- _Work instructions_: Among the entries below, one line contains "cyan square: rotated" and another contains "brown pentagon at". Transcribe those two lines and every line between them, exactly.

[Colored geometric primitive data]
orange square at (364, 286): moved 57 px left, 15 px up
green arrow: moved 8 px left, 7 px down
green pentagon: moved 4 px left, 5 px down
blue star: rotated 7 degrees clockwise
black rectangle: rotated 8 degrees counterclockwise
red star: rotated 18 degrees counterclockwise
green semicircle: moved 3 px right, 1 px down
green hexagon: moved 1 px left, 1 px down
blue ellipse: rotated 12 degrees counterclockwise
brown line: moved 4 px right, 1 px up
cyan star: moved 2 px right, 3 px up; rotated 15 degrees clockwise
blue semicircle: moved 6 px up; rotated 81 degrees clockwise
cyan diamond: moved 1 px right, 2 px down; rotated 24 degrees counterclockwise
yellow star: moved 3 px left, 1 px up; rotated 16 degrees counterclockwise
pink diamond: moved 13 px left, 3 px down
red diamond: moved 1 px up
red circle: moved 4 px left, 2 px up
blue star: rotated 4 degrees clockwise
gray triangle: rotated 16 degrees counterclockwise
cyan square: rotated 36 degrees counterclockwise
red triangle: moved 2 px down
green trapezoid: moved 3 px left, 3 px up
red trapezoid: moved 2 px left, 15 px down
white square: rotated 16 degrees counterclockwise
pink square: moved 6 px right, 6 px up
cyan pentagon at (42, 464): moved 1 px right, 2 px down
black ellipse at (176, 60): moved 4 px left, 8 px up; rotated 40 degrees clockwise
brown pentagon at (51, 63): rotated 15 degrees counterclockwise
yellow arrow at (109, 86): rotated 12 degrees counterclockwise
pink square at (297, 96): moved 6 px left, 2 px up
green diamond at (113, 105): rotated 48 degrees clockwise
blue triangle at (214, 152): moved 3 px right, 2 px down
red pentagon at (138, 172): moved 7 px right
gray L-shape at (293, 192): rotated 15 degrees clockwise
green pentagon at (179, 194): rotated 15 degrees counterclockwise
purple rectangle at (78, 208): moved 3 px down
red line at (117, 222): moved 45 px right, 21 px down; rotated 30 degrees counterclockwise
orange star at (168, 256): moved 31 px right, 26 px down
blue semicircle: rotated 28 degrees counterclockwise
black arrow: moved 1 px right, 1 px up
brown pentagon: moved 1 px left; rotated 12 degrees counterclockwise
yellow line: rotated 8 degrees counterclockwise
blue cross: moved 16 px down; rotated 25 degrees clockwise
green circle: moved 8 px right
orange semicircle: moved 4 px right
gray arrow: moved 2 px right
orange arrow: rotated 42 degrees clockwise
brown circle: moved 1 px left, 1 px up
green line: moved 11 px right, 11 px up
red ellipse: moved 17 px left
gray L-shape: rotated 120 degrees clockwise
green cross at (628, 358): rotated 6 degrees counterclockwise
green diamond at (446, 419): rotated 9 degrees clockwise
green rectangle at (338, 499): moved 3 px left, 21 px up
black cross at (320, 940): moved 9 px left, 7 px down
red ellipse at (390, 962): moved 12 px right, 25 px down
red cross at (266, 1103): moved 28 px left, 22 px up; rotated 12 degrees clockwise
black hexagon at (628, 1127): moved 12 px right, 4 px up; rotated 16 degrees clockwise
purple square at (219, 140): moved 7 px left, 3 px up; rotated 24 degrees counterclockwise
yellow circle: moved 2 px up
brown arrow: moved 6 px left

- _Response below_:
cyan square: rotated 36 degrees counterclockwise
red triangle: moved 2 px down
green trapezoid: moved 3 px left, 3 px up
red trapezoid: moved 2 px left, 15 px down
white square: rotated 16 degrees counterclockwise
pink square: moved 6 px right, 6 px up
cyan pentagon at (42, 464): moved 1 px right, 2 px down
black ellipse at (176, 60): moved 4 px left, 8 px up; rotated 40 degrees clockwise
brown pentagon at (51, 63): rotated 15 degrees counterclockwise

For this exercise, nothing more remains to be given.